◆ Work to be completed ◆
Tally the lines below that contain the string "kern", and reply with the count alone.

◆ Stored records ◆
____

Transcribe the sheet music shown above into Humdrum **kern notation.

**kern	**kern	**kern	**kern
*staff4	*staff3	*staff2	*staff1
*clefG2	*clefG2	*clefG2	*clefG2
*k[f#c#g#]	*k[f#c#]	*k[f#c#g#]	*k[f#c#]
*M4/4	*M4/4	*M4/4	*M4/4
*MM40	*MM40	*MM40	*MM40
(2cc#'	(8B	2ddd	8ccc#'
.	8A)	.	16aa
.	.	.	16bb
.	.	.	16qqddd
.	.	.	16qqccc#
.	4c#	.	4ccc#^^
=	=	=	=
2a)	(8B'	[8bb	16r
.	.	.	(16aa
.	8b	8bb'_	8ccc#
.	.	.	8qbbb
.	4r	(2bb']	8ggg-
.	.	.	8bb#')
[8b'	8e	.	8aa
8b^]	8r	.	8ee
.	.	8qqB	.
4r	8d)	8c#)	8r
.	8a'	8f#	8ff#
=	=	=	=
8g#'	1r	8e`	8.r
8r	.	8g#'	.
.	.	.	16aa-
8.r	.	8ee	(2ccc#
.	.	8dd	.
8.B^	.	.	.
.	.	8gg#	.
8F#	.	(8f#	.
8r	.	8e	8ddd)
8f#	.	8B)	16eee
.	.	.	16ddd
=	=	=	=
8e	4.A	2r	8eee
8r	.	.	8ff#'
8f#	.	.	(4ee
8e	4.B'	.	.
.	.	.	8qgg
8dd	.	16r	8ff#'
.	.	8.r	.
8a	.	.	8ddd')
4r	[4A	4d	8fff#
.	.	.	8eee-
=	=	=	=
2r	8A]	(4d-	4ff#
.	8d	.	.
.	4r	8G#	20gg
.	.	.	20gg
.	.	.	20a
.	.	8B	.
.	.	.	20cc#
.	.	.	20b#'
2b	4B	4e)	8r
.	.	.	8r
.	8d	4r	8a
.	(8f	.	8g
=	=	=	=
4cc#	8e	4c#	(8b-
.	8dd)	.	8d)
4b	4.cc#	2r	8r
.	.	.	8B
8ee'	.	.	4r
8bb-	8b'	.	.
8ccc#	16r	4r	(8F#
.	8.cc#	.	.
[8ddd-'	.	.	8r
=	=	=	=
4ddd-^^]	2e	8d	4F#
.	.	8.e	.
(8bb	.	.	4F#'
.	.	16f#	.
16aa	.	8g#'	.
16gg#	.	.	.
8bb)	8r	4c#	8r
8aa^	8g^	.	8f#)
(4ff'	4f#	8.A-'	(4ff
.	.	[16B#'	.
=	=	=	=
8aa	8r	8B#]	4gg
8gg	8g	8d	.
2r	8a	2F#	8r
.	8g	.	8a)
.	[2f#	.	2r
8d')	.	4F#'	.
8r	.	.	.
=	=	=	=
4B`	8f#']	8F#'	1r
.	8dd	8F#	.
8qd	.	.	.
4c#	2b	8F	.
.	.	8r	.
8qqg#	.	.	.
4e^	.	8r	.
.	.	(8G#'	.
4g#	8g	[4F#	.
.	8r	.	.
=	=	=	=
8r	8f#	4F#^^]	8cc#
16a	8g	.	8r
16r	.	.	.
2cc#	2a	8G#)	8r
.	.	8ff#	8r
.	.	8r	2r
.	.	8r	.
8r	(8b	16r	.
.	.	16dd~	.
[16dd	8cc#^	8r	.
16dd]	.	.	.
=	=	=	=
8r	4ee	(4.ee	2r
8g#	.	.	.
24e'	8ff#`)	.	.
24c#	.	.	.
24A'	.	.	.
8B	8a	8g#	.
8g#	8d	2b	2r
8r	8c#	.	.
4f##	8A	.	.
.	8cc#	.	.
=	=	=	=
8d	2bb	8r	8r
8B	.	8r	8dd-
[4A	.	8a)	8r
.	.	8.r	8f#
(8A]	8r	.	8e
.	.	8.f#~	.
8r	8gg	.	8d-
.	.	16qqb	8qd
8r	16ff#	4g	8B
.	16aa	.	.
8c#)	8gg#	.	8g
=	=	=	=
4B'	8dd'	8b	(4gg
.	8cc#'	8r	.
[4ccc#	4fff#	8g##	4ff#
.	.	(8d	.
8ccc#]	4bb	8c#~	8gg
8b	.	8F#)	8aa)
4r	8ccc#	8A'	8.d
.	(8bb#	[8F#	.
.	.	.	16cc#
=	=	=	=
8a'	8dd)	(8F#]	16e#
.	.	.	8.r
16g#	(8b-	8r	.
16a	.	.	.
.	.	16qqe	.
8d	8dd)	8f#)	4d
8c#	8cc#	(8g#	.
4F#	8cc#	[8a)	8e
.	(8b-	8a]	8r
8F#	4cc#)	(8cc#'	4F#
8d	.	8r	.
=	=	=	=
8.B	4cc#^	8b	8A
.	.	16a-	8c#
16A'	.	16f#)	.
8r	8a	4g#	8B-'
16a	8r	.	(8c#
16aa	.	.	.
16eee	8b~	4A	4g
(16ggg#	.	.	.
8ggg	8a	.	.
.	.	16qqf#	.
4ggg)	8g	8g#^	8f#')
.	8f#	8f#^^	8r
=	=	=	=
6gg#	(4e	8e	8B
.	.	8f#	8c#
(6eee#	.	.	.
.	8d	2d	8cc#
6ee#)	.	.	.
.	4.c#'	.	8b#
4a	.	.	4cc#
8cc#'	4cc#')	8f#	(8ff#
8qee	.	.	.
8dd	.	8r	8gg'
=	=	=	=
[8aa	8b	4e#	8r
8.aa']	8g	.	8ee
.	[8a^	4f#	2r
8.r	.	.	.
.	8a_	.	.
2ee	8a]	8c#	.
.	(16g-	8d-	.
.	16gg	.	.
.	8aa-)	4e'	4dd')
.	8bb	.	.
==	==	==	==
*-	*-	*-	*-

____

◆ Solution ◆
2